[MATERIAL TO PROCESS Boundary: Start]
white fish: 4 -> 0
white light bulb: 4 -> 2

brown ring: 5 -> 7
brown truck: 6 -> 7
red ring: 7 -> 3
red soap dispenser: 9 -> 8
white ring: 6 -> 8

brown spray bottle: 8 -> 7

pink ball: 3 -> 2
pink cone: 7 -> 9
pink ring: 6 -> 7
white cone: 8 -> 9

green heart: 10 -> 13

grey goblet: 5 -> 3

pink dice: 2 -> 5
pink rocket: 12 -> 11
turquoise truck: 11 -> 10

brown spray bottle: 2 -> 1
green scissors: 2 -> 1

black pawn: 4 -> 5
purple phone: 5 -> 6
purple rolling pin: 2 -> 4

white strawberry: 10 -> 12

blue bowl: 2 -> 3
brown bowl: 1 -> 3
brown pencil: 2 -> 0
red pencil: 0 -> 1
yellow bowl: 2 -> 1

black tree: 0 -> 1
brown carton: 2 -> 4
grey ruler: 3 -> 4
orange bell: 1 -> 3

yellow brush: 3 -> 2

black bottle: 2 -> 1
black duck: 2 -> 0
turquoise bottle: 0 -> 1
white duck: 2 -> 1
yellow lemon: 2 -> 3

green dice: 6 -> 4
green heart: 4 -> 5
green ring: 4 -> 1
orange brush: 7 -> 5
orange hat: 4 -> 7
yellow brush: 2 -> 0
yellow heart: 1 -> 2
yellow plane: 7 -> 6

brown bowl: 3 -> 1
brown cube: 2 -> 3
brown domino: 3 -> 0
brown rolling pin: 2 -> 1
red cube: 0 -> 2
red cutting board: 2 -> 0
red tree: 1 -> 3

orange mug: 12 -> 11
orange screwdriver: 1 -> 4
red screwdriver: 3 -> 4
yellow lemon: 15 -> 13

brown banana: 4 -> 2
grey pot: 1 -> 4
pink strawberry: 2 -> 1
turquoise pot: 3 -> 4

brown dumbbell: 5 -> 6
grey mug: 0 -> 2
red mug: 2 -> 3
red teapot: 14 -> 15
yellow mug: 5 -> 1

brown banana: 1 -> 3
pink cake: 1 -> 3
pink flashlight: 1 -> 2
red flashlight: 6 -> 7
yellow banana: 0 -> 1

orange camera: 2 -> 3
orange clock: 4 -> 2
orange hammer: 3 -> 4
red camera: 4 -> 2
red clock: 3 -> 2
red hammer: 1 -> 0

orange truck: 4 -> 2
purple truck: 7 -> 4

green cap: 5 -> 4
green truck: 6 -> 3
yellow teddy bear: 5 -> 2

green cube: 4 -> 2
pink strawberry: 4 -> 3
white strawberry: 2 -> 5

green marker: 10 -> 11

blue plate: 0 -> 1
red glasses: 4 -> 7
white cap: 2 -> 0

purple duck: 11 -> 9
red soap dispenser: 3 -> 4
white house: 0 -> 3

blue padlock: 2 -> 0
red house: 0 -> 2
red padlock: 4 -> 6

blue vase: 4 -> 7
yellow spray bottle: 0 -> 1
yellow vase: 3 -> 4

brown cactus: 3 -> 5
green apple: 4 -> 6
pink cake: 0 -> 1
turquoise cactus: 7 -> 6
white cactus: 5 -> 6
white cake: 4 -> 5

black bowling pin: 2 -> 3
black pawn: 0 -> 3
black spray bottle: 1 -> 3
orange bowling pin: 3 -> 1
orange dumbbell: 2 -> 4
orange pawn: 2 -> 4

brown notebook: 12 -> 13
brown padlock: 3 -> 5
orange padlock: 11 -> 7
[MATERIAL TO PROCESS Boundary: End]
● **WHAT YOU SHOULD DO**: What lines of the data contain the string "flashlight"? List them.

● **EXERCISE RESPONSE**:
pink flashlight: 1 -> 2
red flashlight: 6 -> 7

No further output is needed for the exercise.